§ YOUR INSTRUCTIONS: Up to and including the line with "LED3 pin SIG: none -> D5", restate the material below word for word, beginning with its first line.

§ SOURCE DATA:
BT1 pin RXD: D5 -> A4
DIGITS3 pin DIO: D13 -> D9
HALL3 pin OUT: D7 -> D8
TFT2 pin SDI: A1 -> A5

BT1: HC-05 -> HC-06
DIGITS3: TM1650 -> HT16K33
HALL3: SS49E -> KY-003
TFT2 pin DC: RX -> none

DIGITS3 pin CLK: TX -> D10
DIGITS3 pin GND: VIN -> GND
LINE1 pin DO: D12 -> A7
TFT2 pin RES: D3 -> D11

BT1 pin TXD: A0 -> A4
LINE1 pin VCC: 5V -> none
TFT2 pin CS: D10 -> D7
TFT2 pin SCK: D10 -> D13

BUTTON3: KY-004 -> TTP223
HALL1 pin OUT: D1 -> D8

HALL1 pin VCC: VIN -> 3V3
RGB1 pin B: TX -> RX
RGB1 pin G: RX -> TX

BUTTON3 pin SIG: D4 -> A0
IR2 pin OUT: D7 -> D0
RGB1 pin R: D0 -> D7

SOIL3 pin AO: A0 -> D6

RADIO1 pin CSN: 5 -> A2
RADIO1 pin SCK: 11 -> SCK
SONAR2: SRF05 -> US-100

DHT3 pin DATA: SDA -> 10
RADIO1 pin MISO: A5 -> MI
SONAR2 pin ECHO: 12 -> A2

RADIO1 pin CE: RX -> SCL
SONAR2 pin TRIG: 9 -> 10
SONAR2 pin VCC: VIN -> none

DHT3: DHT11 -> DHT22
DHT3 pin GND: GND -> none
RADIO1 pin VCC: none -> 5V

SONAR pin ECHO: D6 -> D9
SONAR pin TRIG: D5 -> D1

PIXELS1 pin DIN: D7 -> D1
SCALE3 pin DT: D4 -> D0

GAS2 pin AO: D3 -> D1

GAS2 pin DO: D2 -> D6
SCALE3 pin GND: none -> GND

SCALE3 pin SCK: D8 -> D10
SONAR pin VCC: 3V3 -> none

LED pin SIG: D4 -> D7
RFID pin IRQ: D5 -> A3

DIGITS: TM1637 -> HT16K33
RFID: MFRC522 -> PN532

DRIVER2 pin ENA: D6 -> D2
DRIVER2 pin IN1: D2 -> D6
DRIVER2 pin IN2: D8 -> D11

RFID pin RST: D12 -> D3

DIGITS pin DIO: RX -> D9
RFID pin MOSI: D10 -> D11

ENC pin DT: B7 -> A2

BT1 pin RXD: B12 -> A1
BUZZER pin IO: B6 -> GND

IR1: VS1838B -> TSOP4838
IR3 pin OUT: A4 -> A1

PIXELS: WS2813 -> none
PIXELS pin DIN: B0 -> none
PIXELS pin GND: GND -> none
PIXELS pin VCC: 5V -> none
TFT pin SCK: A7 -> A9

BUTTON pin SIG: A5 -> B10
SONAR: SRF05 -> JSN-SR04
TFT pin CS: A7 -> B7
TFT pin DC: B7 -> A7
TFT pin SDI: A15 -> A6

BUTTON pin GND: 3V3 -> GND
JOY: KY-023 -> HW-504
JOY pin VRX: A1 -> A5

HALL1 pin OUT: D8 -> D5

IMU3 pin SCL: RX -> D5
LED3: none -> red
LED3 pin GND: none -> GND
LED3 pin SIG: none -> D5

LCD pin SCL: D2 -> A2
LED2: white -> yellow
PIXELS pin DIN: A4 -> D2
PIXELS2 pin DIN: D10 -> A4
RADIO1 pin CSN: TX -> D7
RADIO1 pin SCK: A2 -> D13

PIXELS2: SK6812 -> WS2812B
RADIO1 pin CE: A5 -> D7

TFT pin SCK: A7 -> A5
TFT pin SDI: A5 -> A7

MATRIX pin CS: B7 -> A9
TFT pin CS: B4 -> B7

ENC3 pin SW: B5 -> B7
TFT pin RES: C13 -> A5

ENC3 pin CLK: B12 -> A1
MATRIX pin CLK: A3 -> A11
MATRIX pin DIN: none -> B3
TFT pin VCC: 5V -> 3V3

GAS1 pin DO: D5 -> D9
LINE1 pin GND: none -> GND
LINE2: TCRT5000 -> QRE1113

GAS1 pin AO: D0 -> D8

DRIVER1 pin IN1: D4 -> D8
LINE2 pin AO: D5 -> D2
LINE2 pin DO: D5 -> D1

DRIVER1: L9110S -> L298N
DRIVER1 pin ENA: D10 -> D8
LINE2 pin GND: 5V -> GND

§ TASK ANSWER:
BT1 pin RXD: D5 -> A4
DIGITS3 pin DIO: D13 -> D9
HALL3 pin OUT: D7 -> D8
TFT2 pin SDI: A1 -> A5

BT1: HC-05 -> HC-06
DIGITS3: TM1650 -> HT16K33
HALL3: SS49E -> KY-003
TFT2 pin DC: RX -> none

DIGITS3 pin CLK: TX -> D10
DIGITS3 pin GND: VIN -> GND
LINE1 pin DO: D12 -> A7
TFT2 pin RES: D3 -> D11

BT1 pin TXD: A0 -> A4
LINE1 pin VCC: 5V -> none
TFT2 pin CS: D10 -> D7
TFT2 pin SCK: D10 -> D13

BUTTON3: KY-004 -> TTP223
HALL1 pin OUT: D1 -> D8

HALL1 pin VCC: VIN -> 3V3
RGB1 pin B: TX -> RX
RGB1 pin G: RX -> TX

BUTTON3 pin SIG: D4 -> A0
IR2 pin OUT: D7 -> D0
RGB1 pin R: D0 -> D7

SOIL3 pin AO: A0 -> D6

RADIO1 pin CSN: 5 -> A2
RADIO1 pin SCK: 11 -> SCK
SONAR2: SRF05 -> US-100

DHT3 pin DATA: SDA -> 10
RADIO1 pin MISO: A5 -> MI
SONAR2 pin ECHO: 12 -> A2

RADIO1 pin CE: RX -> SCL
SONAR2 pin TRIG: 9 -> 10
SONAR2 pin VCC: VIN -> none

DHT3: DHT11 -> DHT22
DHT3 pin GND: GND -> none
RADIO1 pin VCC: none -> 5V

SONAR pin ECHO: D6 -> D9
SONAR pin TRIG: D5 -> D1

PIXELS1 pin DIN: D7 -> D1
SCALE3 pin DT: D4 -> D0

GAS2 pin AO: D3 -> D1

GAS2 pin DO: D2 -> D6
SCALE3 pin GND: none -> GND

SCALE3 pin SCK: D8 -> D10
SONAR pin VCC: 3V3 -> none

LED pin SIG: D4 -> D7
RFID pin IRQ: D5 -> A3

DIGITS: TM1637 -> HT16K33
RFID: MFRC522 -> PN532

DRIVER2 pin ENA: D6 -> D2
DRIVER2 pin IN1: D2 -> D6
DRIVER2 pin IN2: D8 -> D11

RFID pin RST: D12 -> D3

DIGITS pin DIO: RX -> D9
RFID pin MOSI: D10 -> D11

ENC pin DT: B7 -> A2

BT1 pin RXD: B12 -> A1
BUZZER pin IO: B6 -> GND

IR1: VS1838B -> TSOP4838
IR3 pin OUT: A4 -> A1

PIXELS: WS2813 -> none
PIXELS pin DIN: B0 -> none
PIXELS pin GND: GND -> none
PIXELS pin VCC: 5V -> none
TFT pin SCK: A7 -> A9

BUTTON pin SIG: A5 -> B10
SONAR: SRF05 -> JSN-SR04
TFT pin CS: A7 -> B7
TFT pin DC: B7 -> A7
TFT pin SDI: A15 -> A6

BUTTON pin GND: 3V3 -> GND
JOY: KY-023 -> HW-504
JOY pin VRX: A1 -> A5

HALL1 pin OUT: D8 -> D5

IMU3 pin SCL: RX -> D5
LED3: none -> red
LED3 pin GND: none -> GND
LED3 pin SIG: none -> D5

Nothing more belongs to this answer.